ACTIVITY: From the records below, copy every line that contains the word "ring".

*** Opening RECORDS SUPPLIED ***

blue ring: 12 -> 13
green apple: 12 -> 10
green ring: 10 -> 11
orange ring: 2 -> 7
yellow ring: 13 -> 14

*** Closing RECORDS SUPPLIED ***
*** Opening RECORDS SUPPLIED ***

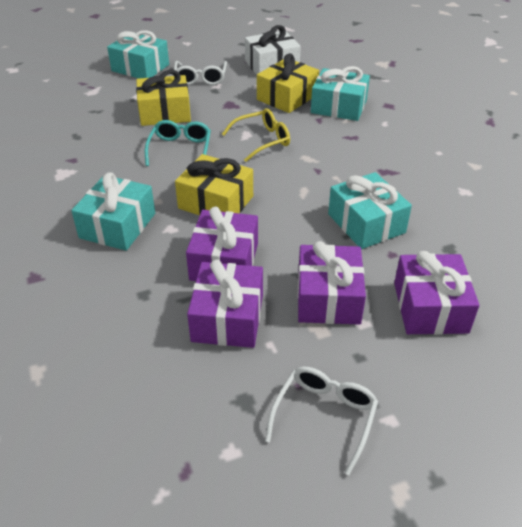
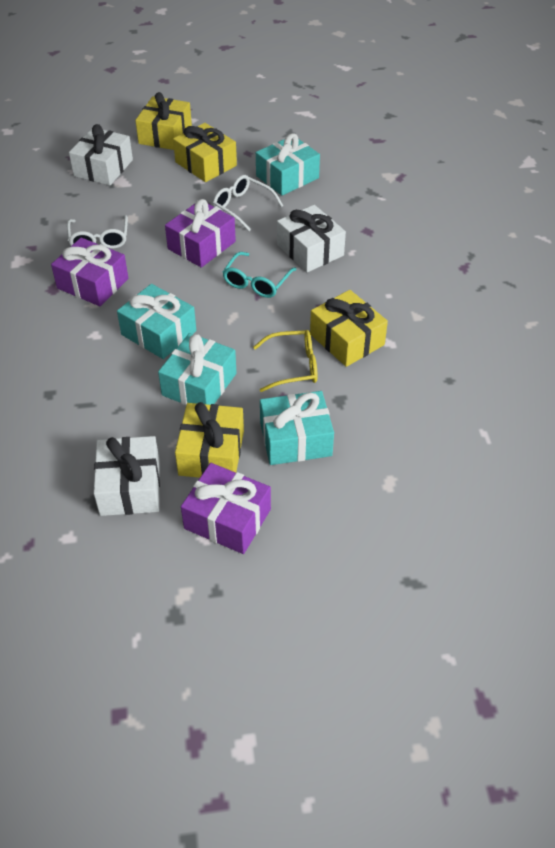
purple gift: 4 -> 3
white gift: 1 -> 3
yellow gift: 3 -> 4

*** Closing RECORDS SUPPLIED ***

EXERCISE ANSWER:
blue ring: 12 -> 13
green ring: 10 -> 11
orange ring: 2 -> 7
yellow ring: 13 -> 14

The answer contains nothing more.